- [Exercise] Leave out the pictures and copy each record below exactly.

- [Entries provided]
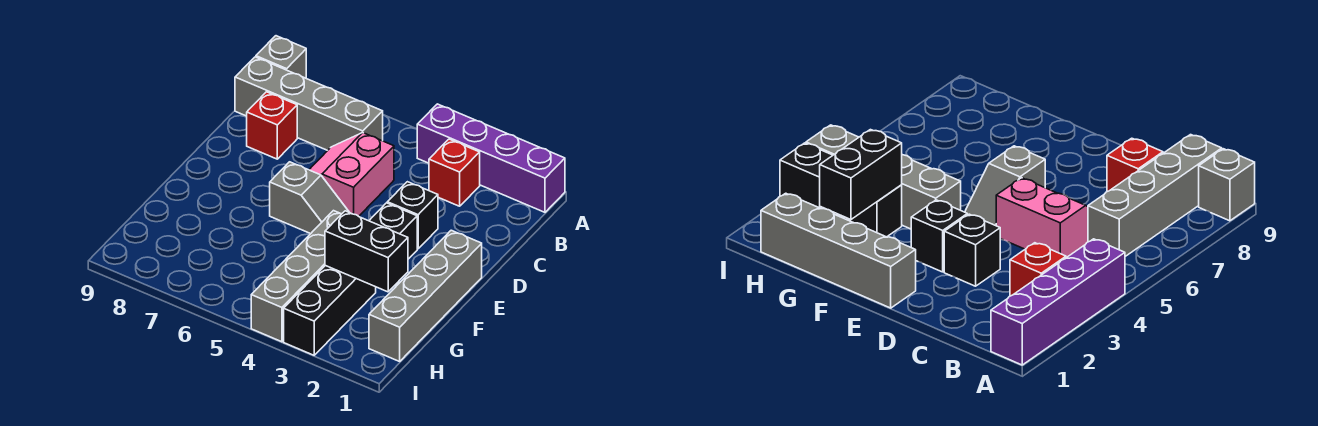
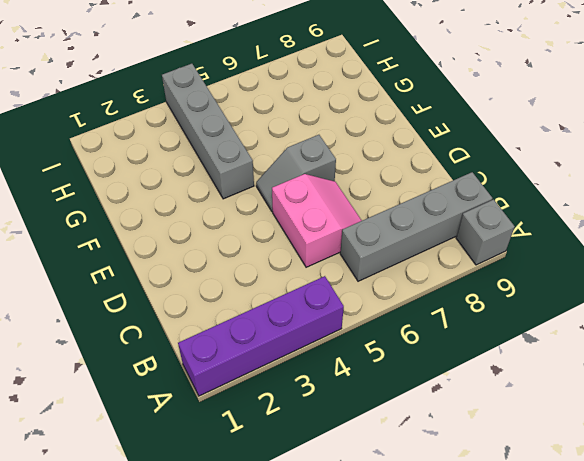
none -> red 1x1 brick [429,139,480,206]
none -> red 1x1 brick [247,92,297,159]
none -> black 1x1 brick [387,182,438,249]

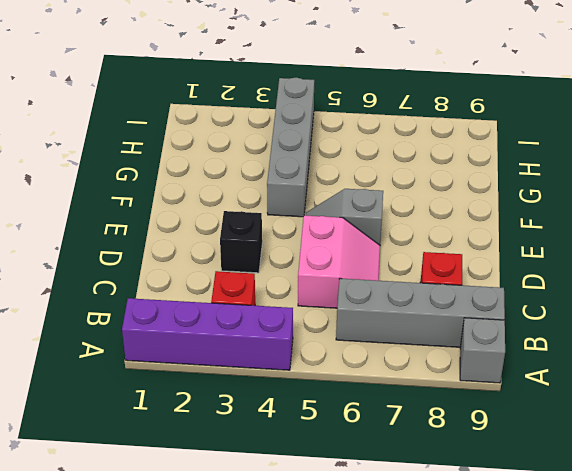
none -> grey 1x4 brick [369,230,482,361]
none -> black 1x1 brick [369,203,417,259]
none -> black 1x3 brick [284,265,376,355]

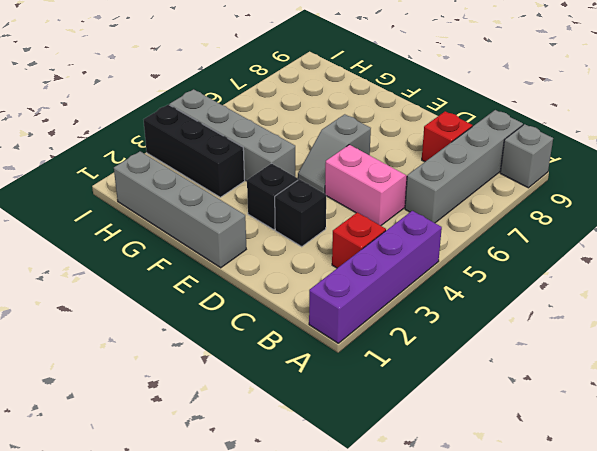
none -> black 1x2 brick [325,211,408,292]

- [Exercise answer]
none -> red 1x1 brick [429,139,480,206]
none -> red 1x1 brick [247,92,297,159]
none -> black 1x1 brick [387,182,438,249]

none -> grey 1x4 brick [369,230,482,361]
none -> black 1x1 brick [369,203,417,259]
none -> black 1x3 brick [284,265,376,355]

none -> black 1x2 brick [325,211,408,292]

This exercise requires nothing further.